Assigned task:
In the records below, begin at the line containing "J2 pin 2: 3V3 -> W3" and end at the line containing "U3: NAND 74HC132"; quote every line in that span exactly, including both boundary lines, and no others.

☆ ☆ ☆ ☆ ☆ ☆ ☆

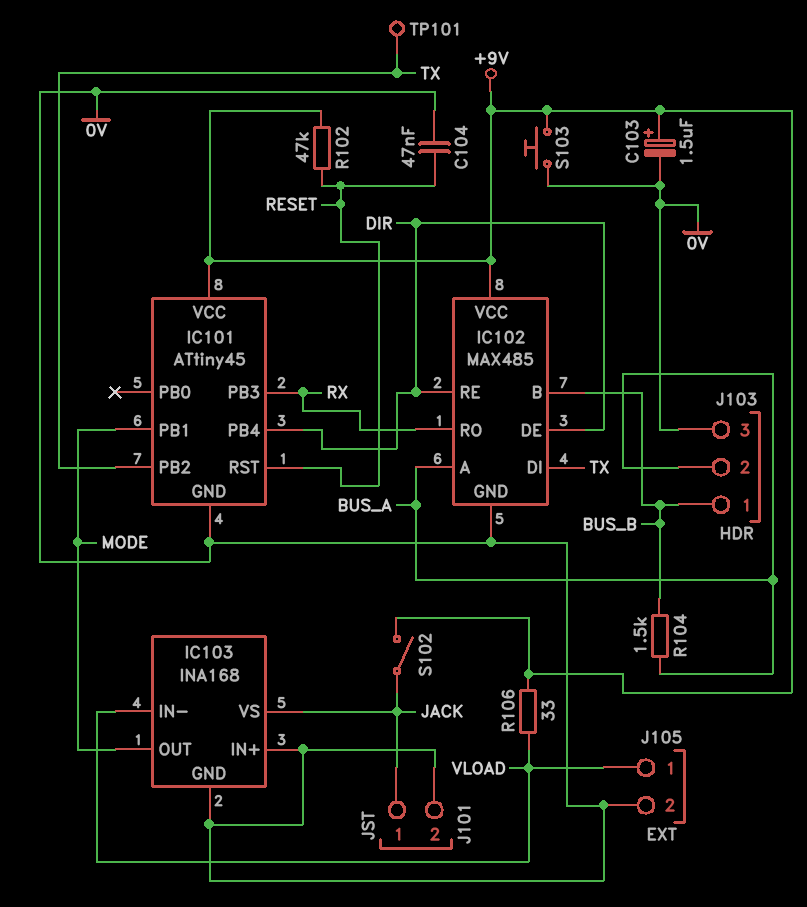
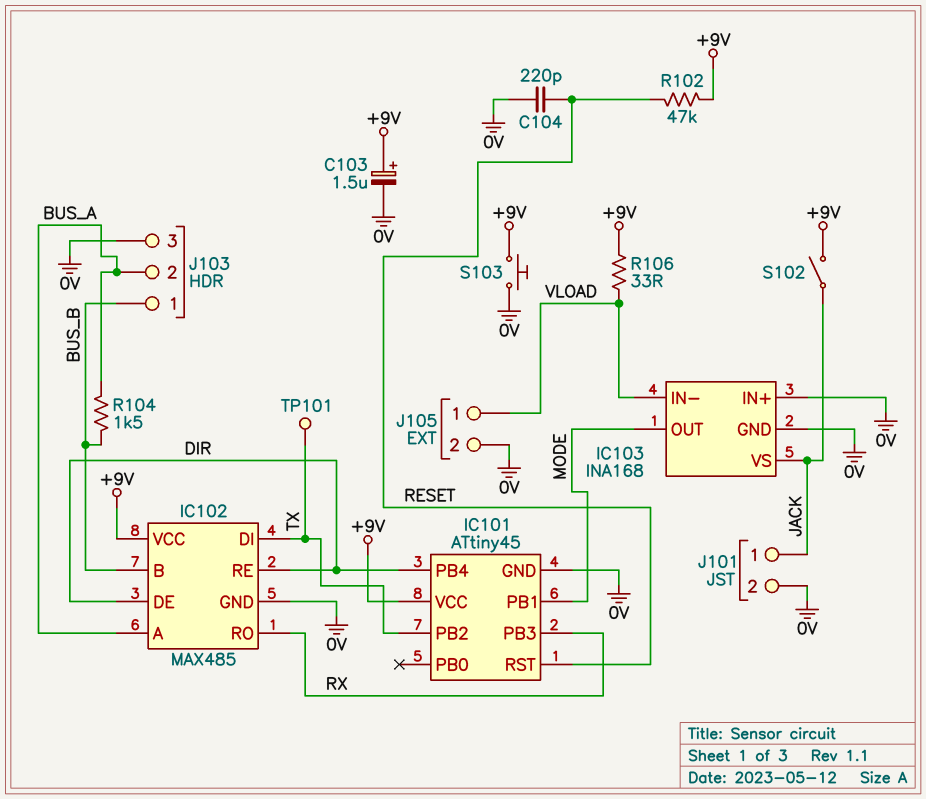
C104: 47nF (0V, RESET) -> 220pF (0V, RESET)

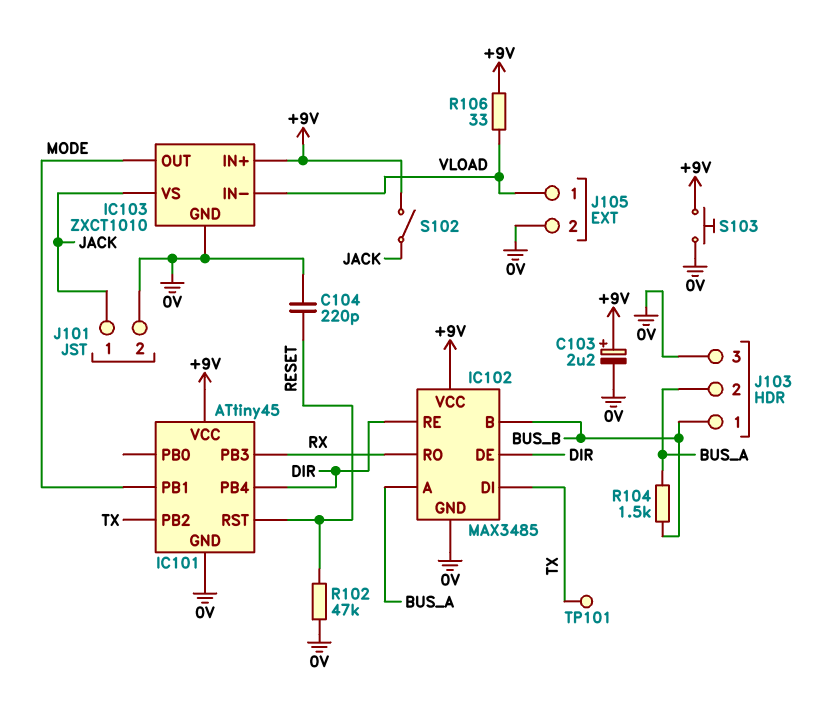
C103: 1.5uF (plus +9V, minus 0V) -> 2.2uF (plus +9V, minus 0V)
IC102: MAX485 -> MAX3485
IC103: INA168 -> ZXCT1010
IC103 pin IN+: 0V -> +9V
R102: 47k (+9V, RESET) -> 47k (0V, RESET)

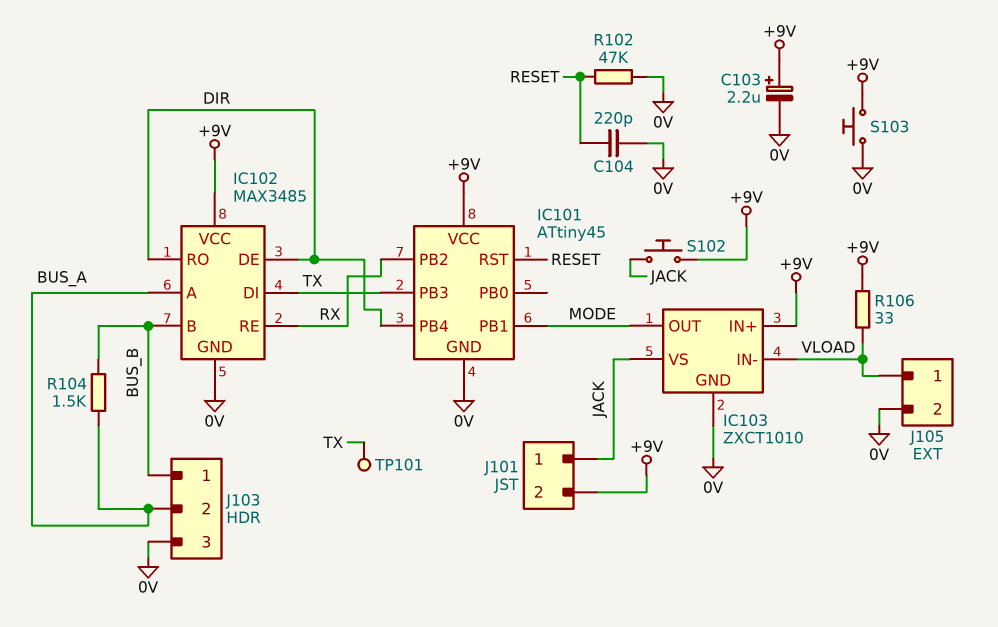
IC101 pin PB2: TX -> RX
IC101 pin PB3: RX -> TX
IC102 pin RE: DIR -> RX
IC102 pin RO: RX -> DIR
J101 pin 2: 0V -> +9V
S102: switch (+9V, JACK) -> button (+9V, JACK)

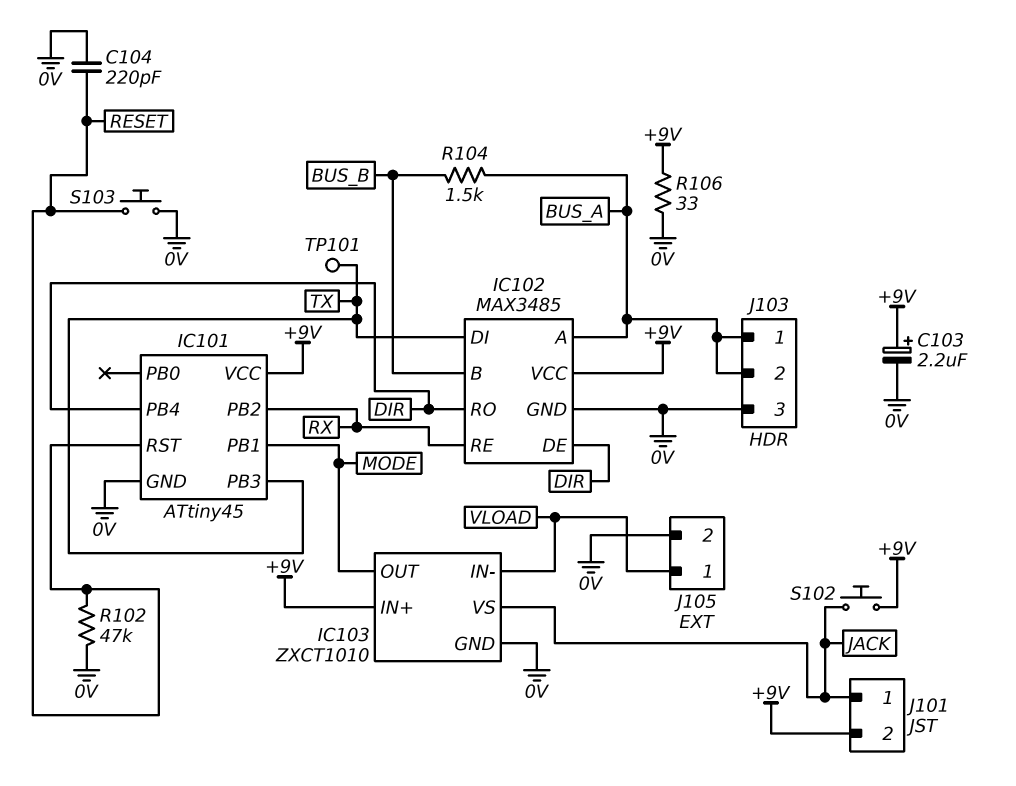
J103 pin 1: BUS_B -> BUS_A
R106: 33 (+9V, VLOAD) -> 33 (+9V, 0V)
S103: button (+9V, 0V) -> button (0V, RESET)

☆ ☆ ☆ ☆ ☆ ☆ ☆

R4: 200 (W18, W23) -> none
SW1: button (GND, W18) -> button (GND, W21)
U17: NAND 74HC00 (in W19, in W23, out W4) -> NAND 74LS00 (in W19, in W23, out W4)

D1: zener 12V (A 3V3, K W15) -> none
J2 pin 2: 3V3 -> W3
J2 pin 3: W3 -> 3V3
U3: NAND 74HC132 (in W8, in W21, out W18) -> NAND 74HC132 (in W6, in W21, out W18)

☆ ☆ ☆ ☆ ☆ ☆ ☆

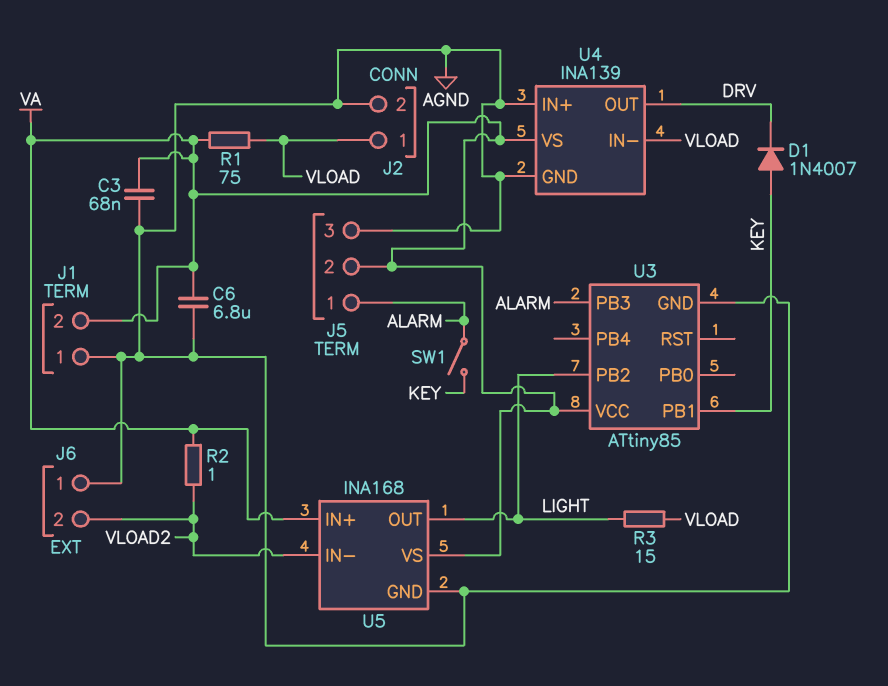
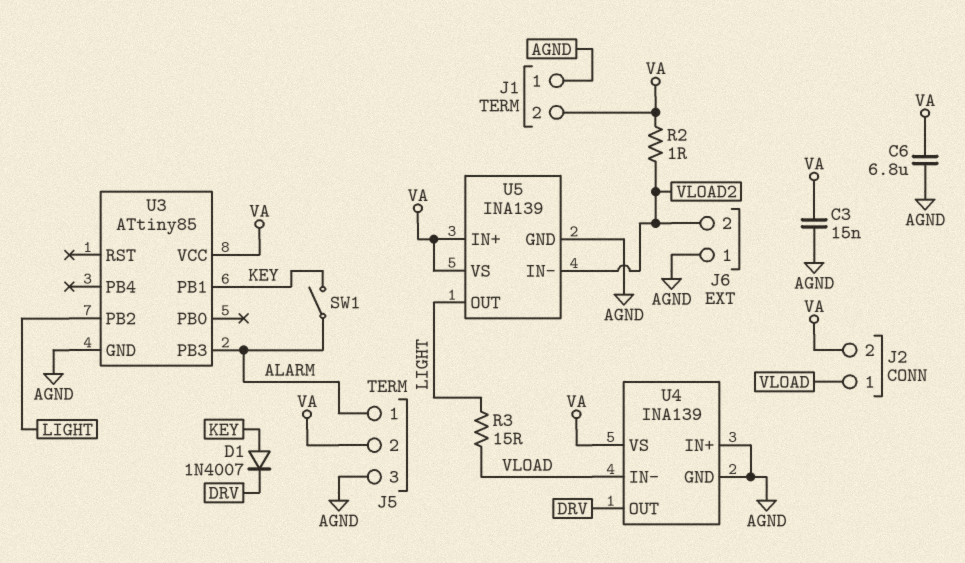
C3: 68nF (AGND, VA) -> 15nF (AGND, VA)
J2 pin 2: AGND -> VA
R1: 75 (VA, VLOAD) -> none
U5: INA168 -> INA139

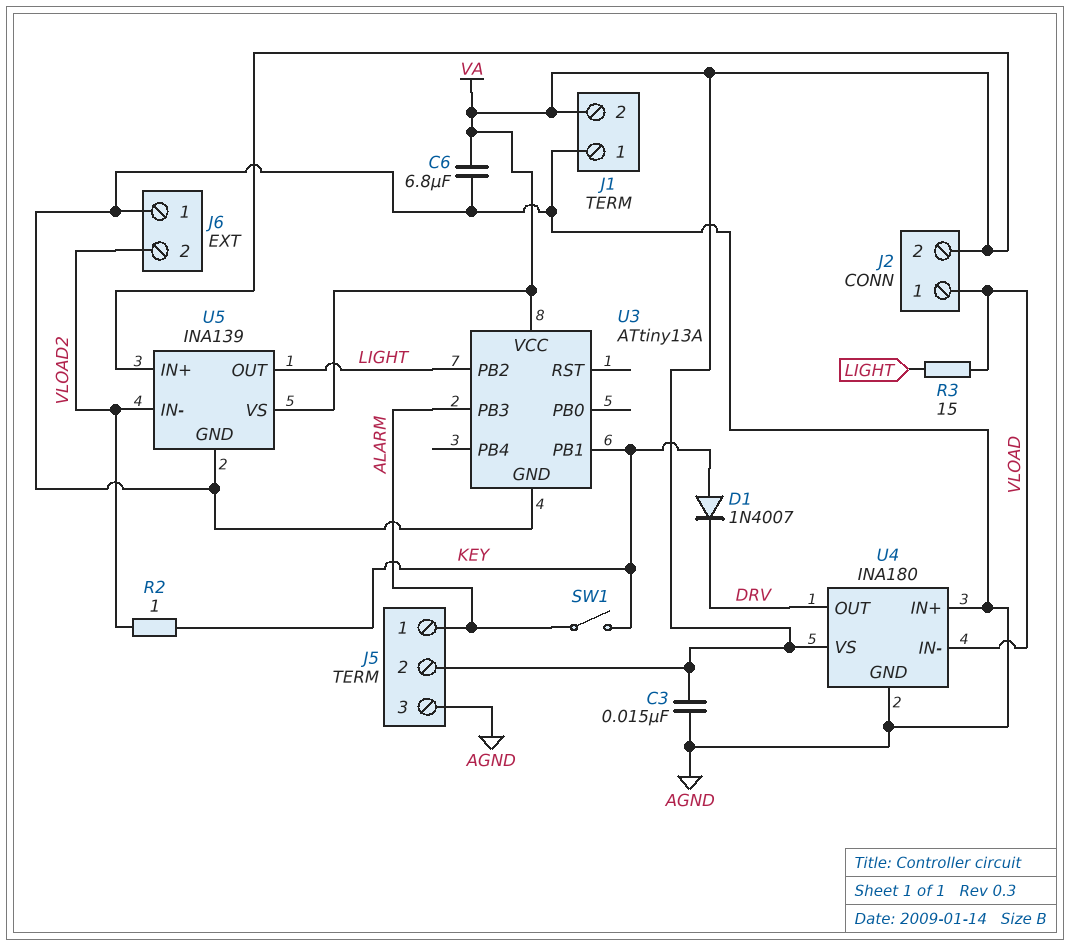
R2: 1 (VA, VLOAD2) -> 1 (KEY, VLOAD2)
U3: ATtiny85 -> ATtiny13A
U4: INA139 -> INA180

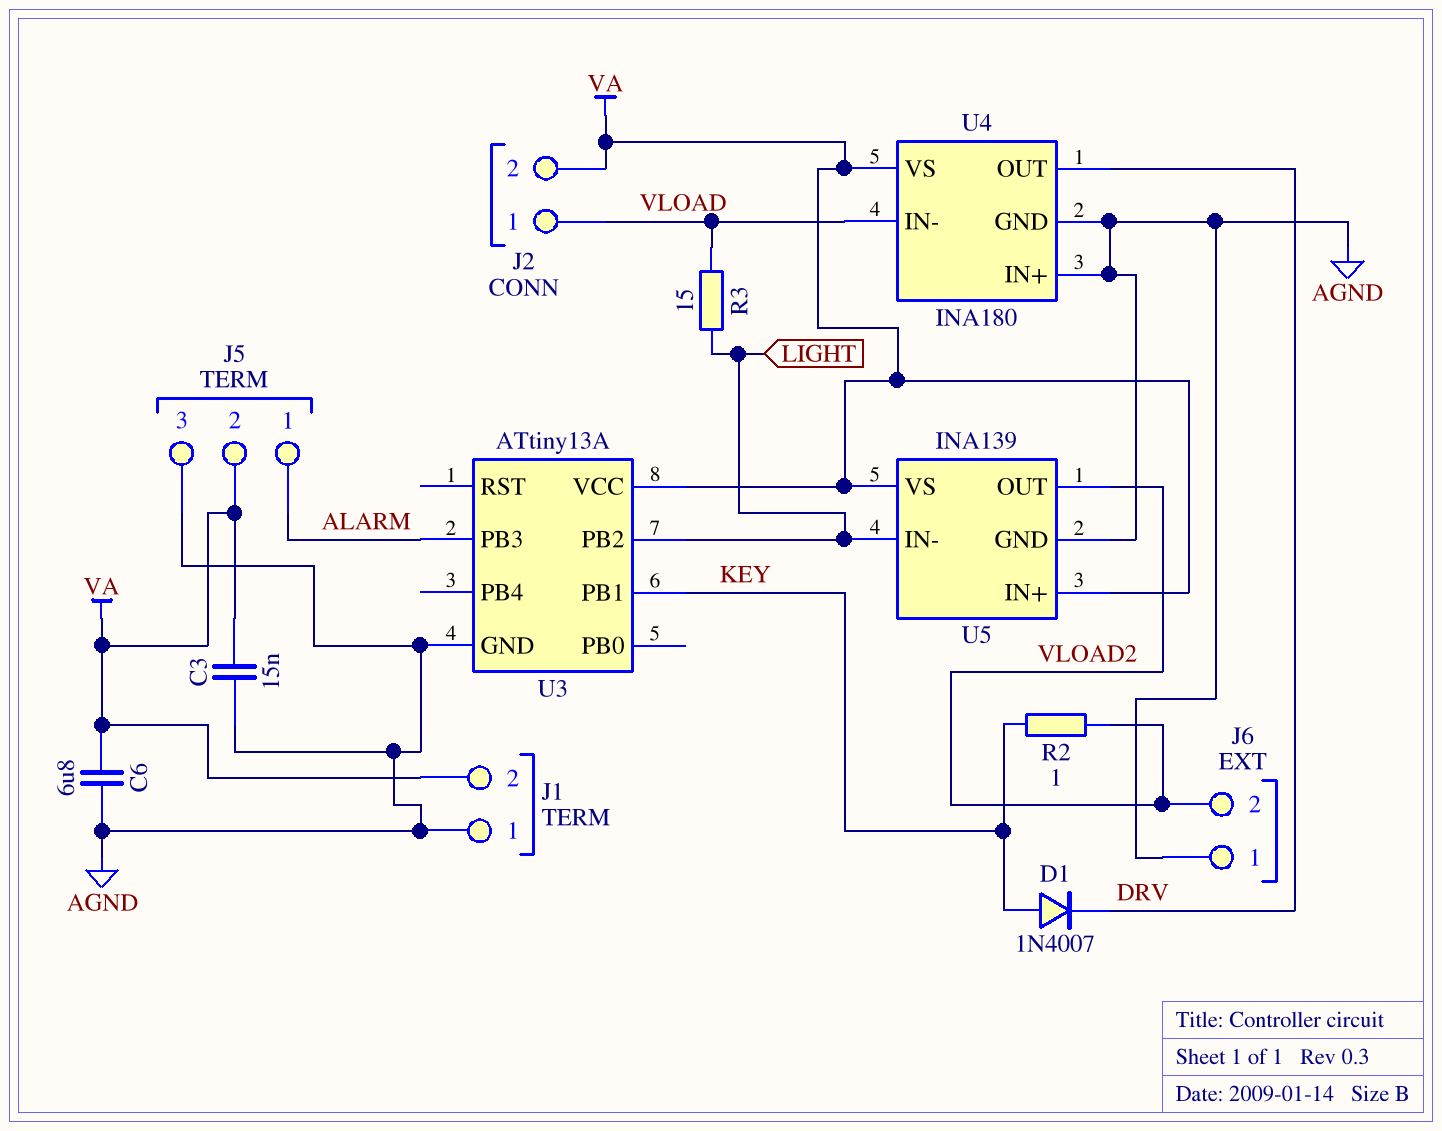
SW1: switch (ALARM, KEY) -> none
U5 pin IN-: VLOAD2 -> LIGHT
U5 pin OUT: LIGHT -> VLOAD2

☆ ☆ ☆ ☆ ☆ ☆ ☆

Problem solution:
J2 pin 2: 3V3 -> W3
J2 pin 3: W3 -> 3V3
U3: NAND 74HC132 (in W8, in W21, out W18) -> NAND 74HC132 (in W6, in W21, out W18)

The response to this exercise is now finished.